(TASK INSTRUCTIONS):
Repeat, please, only the lines from the top of the data down to the line with "LCD pin VCC: VIN -> GND"; include both of those lines.

(INFORMATION PROVIDED):
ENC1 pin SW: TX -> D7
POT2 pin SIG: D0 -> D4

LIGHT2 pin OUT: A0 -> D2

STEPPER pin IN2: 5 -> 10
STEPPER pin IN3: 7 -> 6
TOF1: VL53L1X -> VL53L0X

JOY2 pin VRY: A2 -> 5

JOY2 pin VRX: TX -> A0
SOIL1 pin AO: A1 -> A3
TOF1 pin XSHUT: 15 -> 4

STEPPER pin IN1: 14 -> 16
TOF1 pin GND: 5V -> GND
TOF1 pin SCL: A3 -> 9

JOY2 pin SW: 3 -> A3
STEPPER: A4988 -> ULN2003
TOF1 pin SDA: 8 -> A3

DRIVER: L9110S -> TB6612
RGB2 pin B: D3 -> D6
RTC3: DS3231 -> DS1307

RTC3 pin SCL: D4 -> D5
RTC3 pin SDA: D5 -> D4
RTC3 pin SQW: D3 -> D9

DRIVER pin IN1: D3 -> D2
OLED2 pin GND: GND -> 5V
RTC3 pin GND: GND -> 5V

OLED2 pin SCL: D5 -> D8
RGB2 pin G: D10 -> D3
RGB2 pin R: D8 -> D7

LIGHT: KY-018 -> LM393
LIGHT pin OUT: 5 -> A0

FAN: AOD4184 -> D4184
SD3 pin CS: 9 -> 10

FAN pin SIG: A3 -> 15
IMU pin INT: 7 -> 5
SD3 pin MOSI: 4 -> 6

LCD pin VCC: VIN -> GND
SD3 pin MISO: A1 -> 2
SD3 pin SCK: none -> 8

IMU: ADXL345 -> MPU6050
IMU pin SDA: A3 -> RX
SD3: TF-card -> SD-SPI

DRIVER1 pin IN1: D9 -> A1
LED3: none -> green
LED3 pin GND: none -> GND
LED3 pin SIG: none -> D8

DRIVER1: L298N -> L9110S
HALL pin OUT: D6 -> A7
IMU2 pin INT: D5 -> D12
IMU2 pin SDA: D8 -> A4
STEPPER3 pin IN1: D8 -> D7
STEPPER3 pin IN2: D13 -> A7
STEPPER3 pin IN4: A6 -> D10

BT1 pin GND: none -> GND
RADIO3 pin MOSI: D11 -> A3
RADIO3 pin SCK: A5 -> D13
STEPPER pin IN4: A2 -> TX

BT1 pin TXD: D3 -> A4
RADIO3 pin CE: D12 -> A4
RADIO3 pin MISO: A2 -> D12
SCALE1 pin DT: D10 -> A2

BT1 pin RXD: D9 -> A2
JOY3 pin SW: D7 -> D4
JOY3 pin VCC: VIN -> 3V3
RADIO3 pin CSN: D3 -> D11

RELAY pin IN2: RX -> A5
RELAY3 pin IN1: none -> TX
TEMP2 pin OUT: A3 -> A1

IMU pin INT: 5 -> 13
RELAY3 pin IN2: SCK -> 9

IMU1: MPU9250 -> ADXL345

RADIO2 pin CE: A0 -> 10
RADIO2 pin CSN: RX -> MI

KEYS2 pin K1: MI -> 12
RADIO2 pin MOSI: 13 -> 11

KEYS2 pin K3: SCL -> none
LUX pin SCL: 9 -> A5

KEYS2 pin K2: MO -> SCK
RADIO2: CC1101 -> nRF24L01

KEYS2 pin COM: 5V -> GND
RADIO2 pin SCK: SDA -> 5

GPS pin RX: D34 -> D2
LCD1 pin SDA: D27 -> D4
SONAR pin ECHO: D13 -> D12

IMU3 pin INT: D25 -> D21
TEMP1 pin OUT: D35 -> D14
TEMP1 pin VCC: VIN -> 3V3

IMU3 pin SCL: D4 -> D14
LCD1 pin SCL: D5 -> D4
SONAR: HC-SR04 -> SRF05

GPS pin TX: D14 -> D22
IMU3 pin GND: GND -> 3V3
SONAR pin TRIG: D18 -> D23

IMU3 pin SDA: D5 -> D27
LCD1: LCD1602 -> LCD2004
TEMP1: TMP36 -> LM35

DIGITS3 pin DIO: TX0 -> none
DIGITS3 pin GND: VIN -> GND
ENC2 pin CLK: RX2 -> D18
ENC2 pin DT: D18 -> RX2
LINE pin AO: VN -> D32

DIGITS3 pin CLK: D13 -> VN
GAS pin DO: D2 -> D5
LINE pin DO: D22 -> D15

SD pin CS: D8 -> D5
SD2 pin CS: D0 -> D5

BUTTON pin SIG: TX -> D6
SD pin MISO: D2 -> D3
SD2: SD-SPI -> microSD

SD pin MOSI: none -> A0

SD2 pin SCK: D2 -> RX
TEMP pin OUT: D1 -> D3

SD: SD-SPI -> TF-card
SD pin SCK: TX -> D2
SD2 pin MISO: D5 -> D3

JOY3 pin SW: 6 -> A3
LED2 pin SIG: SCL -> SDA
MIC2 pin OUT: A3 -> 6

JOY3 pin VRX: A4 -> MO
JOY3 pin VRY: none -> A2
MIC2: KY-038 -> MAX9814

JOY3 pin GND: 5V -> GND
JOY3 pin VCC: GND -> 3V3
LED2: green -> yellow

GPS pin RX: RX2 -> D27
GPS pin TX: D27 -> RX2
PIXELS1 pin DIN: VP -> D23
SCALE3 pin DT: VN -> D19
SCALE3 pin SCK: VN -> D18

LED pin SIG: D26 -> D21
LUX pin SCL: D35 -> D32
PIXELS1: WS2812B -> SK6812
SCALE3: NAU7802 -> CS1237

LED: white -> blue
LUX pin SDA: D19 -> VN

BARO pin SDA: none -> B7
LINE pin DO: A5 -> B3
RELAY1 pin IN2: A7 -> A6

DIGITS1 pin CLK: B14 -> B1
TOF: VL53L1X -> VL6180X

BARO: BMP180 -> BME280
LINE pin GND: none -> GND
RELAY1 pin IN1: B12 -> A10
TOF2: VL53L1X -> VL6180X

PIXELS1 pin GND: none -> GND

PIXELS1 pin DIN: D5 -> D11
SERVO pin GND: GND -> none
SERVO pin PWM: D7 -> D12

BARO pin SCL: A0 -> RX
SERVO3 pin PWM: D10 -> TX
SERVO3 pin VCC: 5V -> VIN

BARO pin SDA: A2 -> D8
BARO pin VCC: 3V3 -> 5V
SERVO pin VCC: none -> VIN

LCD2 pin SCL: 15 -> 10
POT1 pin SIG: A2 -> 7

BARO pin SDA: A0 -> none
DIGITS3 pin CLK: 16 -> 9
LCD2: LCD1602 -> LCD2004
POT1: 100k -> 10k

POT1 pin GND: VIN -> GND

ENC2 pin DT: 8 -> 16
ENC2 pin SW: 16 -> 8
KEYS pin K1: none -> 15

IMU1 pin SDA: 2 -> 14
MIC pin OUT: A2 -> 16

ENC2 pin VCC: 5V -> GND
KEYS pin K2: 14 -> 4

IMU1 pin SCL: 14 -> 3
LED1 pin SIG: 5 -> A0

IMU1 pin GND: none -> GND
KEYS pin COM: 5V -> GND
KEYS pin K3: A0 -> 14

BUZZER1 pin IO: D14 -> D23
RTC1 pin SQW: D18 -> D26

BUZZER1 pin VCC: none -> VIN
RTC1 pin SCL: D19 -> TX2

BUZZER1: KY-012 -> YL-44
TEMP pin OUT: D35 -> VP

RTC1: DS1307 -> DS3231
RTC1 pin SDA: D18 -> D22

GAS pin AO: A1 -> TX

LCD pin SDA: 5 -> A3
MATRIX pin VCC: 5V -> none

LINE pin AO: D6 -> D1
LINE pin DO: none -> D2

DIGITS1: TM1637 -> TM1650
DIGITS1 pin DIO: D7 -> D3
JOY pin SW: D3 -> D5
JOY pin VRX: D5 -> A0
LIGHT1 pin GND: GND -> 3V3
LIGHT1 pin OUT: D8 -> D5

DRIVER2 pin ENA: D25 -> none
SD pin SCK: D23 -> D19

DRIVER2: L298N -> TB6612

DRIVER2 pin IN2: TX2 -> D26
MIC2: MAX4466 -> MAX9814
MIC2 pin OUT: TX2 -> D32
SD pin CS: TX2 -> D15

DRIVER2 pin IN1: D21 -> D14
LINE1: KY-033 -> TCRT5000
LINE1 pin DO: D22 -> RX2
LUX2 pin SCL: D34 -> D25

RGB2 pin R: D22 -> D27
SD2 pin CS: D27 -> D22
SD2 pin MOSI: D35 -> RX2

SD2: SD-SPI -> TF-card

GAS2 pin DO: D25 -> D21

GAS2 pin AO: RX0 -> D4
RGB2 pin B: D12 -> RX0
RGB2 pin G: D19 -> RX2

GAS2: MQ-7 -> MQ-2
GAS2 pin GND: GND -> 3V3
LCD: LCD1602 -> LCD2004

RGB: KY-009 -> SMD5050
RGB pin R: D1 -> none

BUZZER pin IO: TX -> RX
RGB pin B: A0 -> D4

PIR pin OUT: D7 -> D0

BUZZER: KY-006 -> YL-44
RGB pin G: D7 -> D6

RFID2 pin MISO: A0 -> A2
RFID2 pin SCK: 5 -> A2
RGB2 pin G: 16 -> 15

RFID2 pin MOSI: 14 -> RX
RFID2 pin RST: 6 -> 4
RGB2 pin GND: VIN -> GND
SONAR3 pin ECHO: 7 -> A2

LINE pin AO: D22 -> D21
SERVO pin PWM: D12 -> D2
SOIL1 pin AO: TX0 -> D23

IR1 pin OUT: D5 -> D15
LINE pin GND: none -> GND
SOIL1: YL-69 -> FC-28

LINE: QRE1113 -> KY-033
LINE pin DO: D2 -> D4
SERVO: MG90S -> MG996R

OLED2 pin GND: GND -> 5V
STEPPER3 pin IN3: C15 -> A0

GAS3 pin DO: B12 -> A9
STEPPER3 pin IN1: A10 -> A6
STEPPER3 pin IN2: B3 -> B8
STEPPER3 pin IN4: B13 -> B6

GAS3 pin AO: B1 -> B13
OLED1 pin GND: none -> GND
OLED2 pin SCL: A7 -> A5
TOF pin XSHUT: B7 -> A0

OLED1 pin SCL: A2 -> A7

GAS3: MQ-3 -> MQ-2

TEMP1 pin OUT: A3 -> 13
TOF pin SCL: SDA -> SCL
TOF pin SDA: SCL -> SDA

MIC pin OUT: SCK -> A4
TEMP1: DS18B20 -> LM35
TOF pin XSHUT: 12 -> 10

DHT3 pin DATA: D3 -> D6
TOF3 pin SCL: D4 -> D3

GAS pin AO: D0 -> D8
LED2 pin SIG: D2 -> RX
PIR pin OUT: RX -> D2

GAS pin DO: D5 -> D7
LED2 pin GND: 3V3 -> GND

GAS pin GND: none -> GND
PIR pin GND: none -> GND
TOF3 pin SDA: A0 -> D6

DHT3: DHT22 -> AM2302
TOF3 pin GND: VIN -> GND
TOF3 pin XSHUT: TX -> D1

(SOLUTION TO THE EXERCISE):
ENC1 pin SW: TX -> D7
POT2 pin SIG: D0 -> D4

LIGHT2 pin OUT: A0 -> D2

STEPPER pin IN2: 5 -> 10
STEPPER pin IN3: 7 -> 6
TOF1: VL53L1X -> VL53L0X

JOY2 pin VRY: A2 -> 5

JOY2 pin VRX: TX -> A0
SOIL1 pin AO: A1 -> A3
TOF1 pin XSHUT: 15 -> 4

STEPPER pin IN1: 14 -> 16
TOF1 pin GND: 5V -> GND
TOF1 pin SCL: A3 -> 9

JOY2 pin SW: 3 -> A3
STEPPER: A4988 -> ULN2003
TOF1 pin SDA: 8 -> A3

DRIVER: L9110S -> TB6612
RGB2 pin B: D3 -> D6
RTC3: DS3231 -> DS1307

RTC3 pin SCL: D4 -> D5
RTC3 pin SDA: D5 -> D4
RTC3 pin SQW: D3 -> D9

DRIVER pin IN1: D3 -> D2
OLED2 pin GND: GND -> 5V
RTC3 pin GND: GND -> 5V

OLED2 pin SCL: D5 -> D8
RGB2 pin G: D10 -> D3
RGB2 pin R: D8 -> D7

LIGHT: KY-018 -> LM393
LIGHT pin OUT: 5 -> A0

FAN: AOD4184 -> D4184
SD3 pin CS: 9 -> 10

FAN pin SIG: A3 -> 15
IMU pin INT: 7 -> 5
SD3 pin MOSI: 4 -> 6

LCD pin VCC: VIN -> GND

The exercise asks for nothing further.